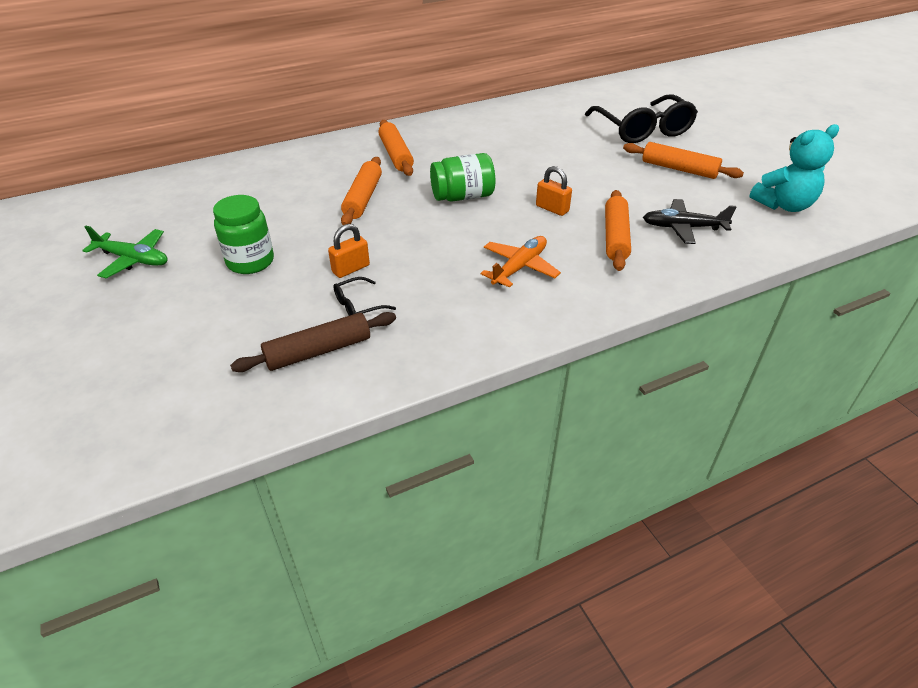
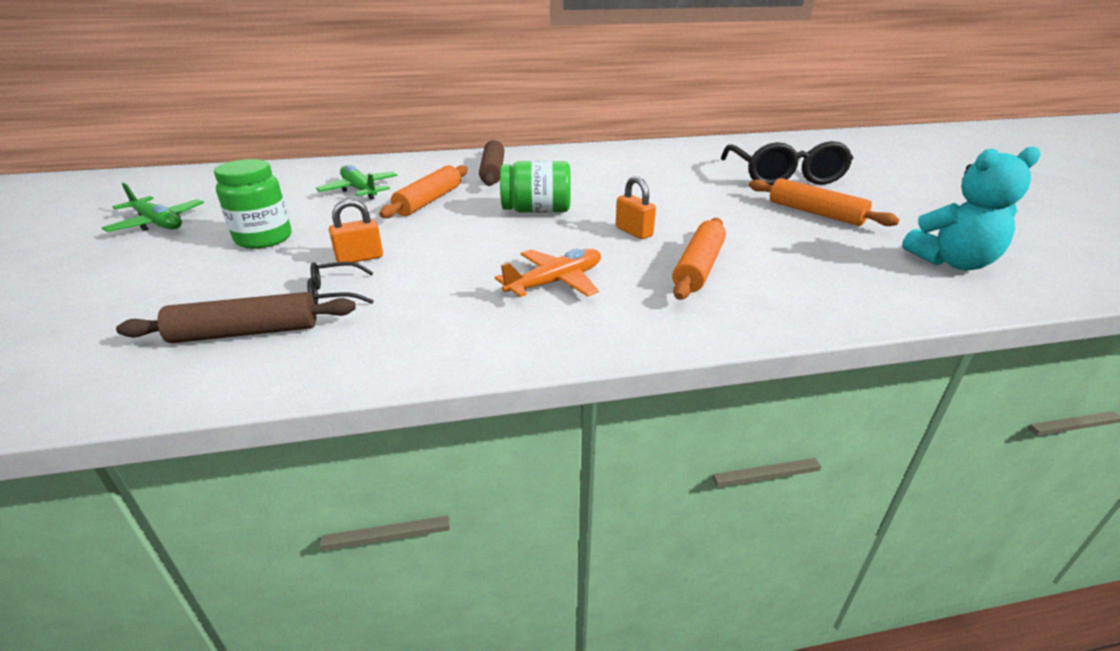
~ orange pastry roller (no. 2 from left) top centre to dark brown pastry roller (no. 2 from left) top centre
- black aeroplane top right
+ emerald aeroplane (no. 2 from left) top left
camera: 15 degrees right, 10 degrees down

+-------+

* **ABOUT THIS TASK**: Where the material contains a line with "aeroplane", return that line.

* **RESULT FOR THIS TASK**:
- black aeroplane top right
+ emerald aeroplane (no. 2 from left) top left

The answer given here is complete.